PROVIDED MATERIAL —
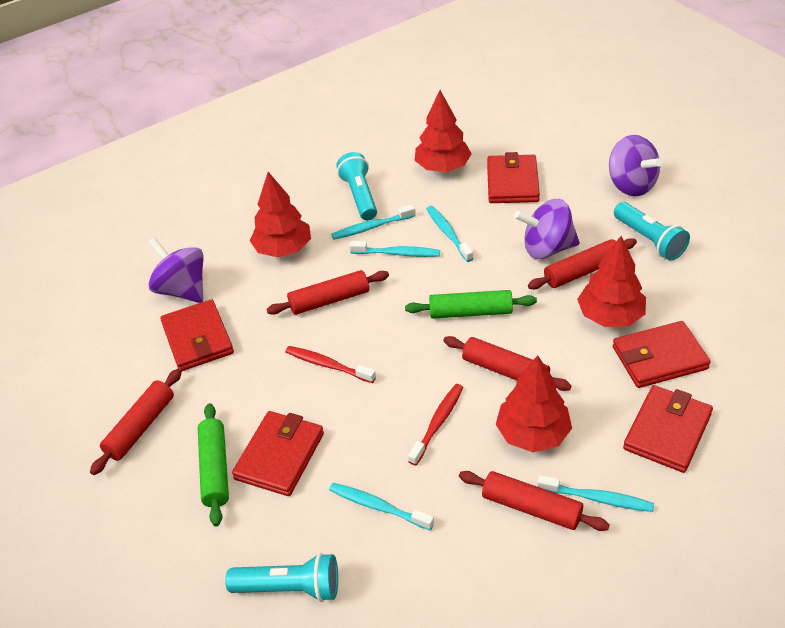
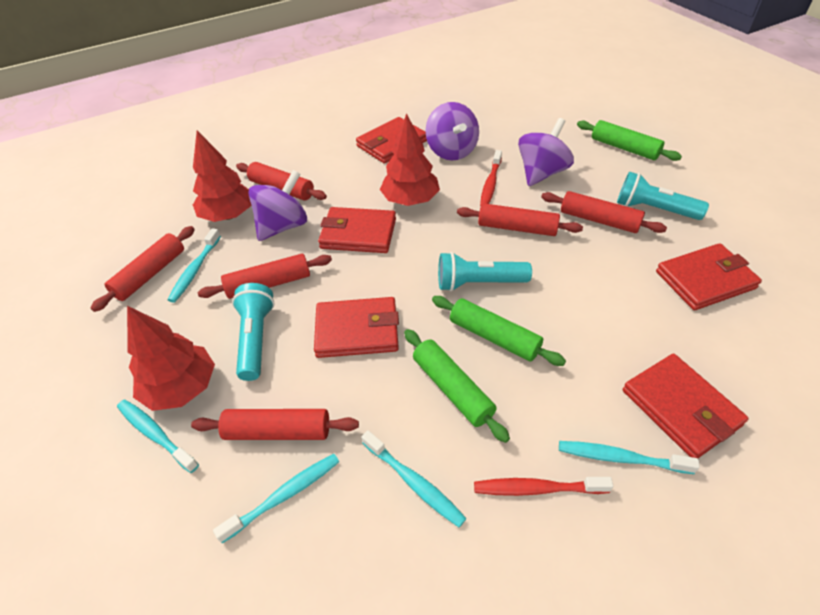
green rolling pin: 2 -> 3
red rolling pin: 5 -> 6
red tree: 4 -> 3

GOAL OF THE EXERCISE —
Print every line of the material exactly as written, but drop the pictures.

ANSWER FOR THIS EXERCISE —
green rolling pin: 2 -> 3
red rolling pin: 5 -> 6
red tree: 4 -> 3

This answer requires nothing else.